[EXERCISE DATA]:
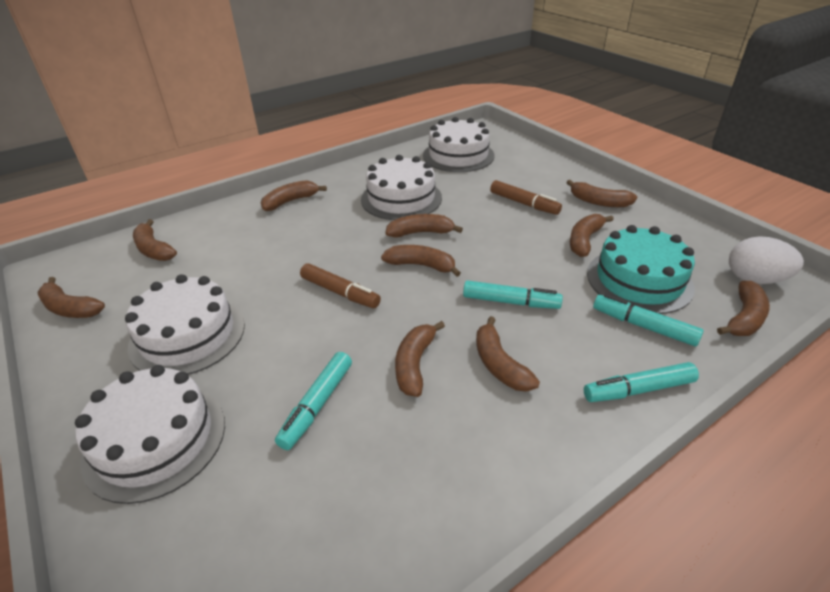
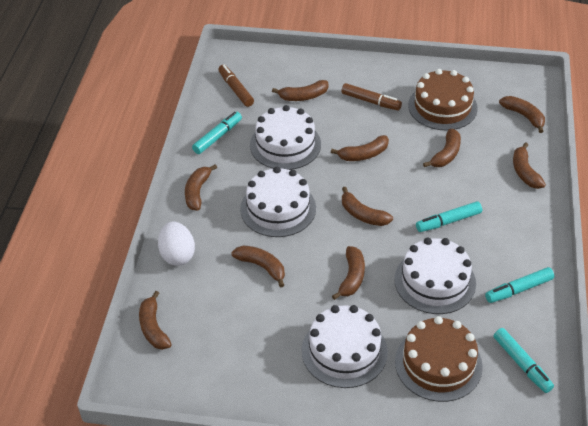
brown cake: 0 -> 2
turquoise cake: 1 -> 0

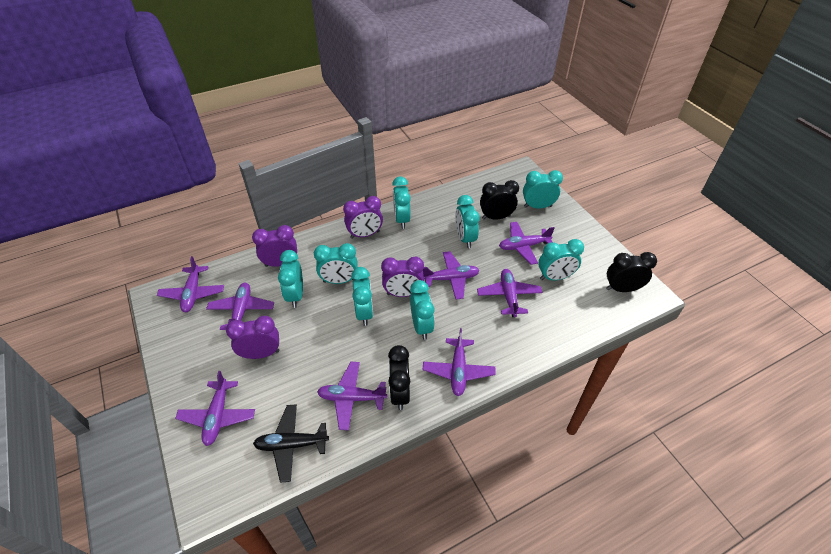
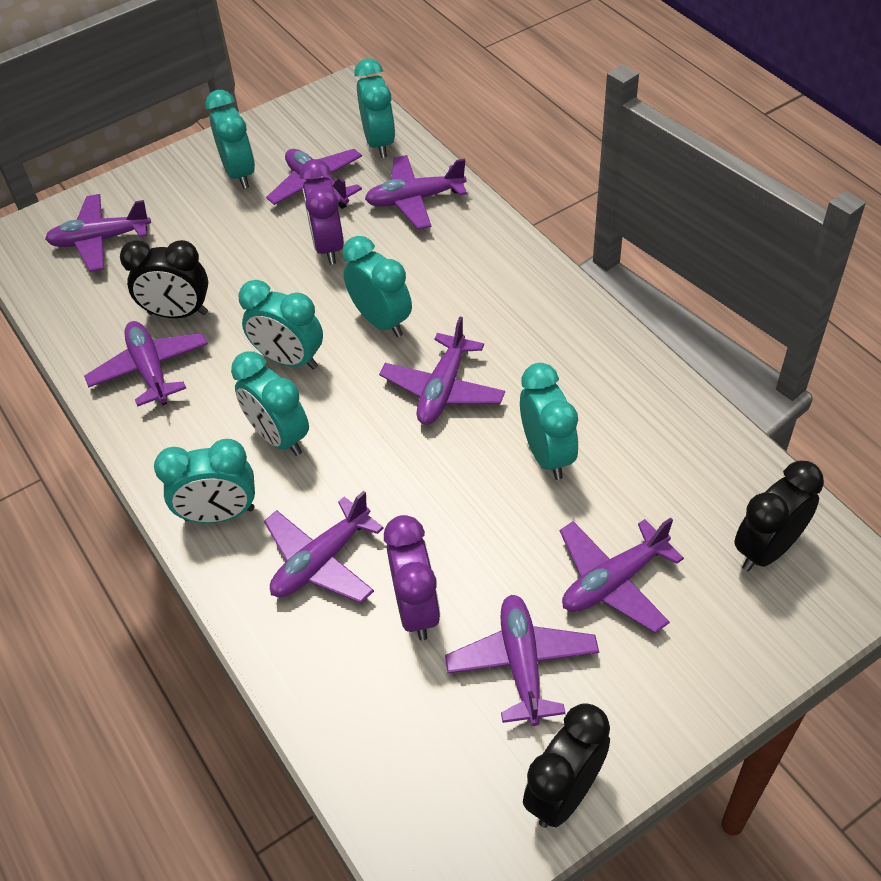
black plane: 1 -> 0
purple clock: 4 -> 2
turquoise clock: 8 -> 7

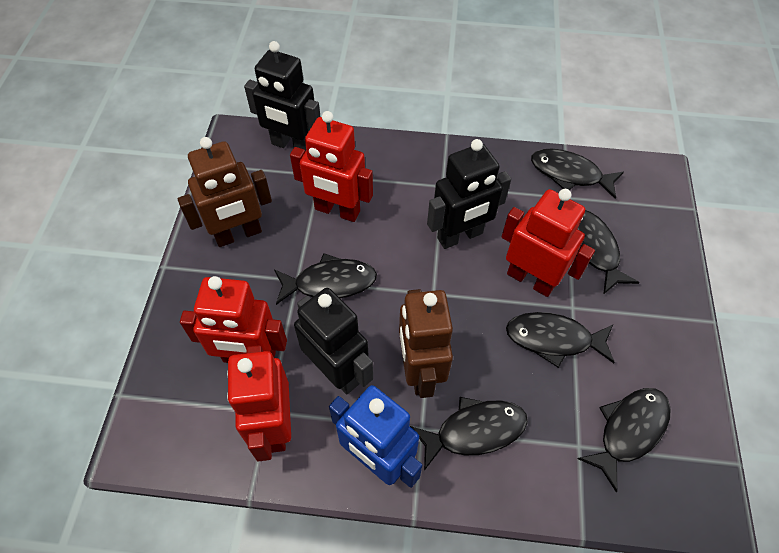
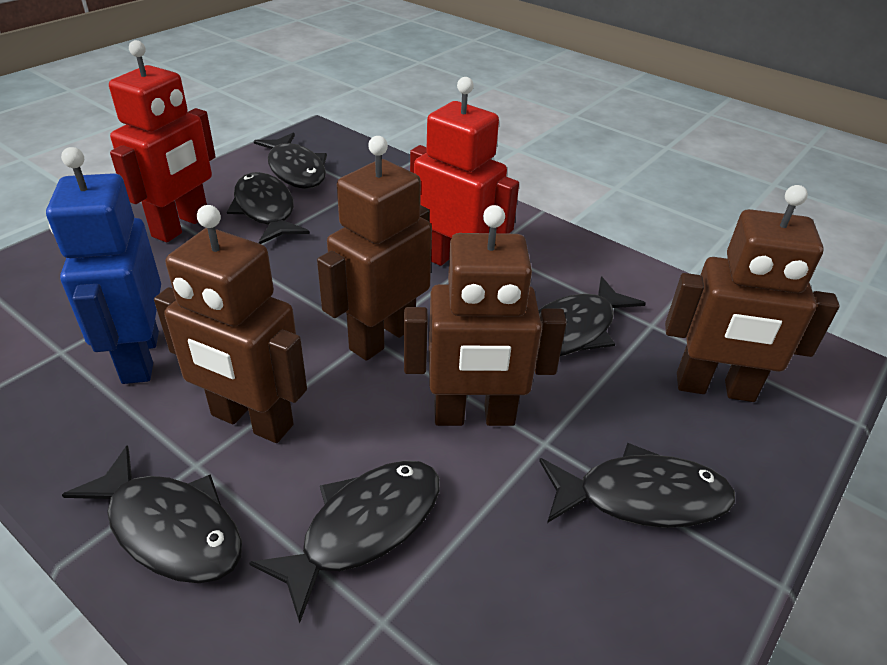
black robot: 3 -> 0
brown robot: 2 -> 4
red robot: 4 -> 2

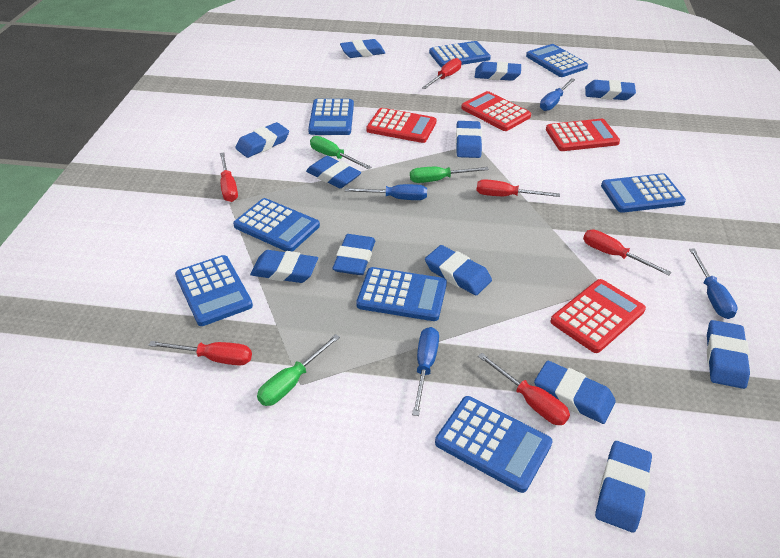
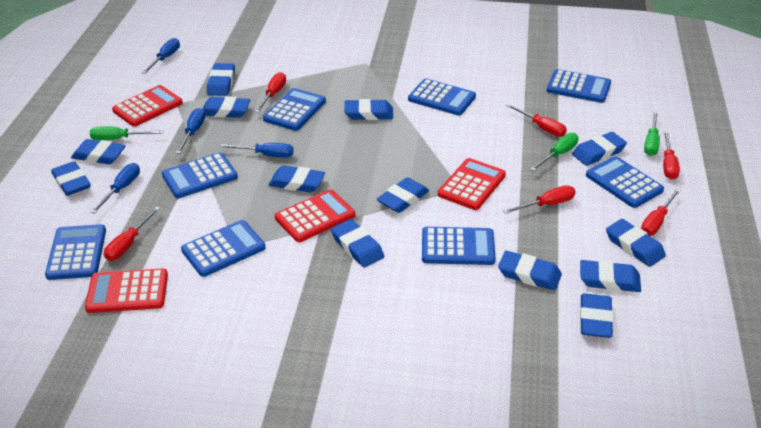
blue eraser: 12 -> 13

[PROBLEM DESCRIPTION]:
Reproduce every entry word for word, but skip any pictures.

[WRITTEN ANSWER]:
brown cake: 0 -> 2
turquoise cake: 1 -> 0

black plane: 1 -> 0
purple clock: 4 -> 2
turquoise clock: 8 -> 7

black robot: 3 -> 0
brown robot: 2 -> 4
red robot: 4 -> 2

blue eraser: 12 -> 13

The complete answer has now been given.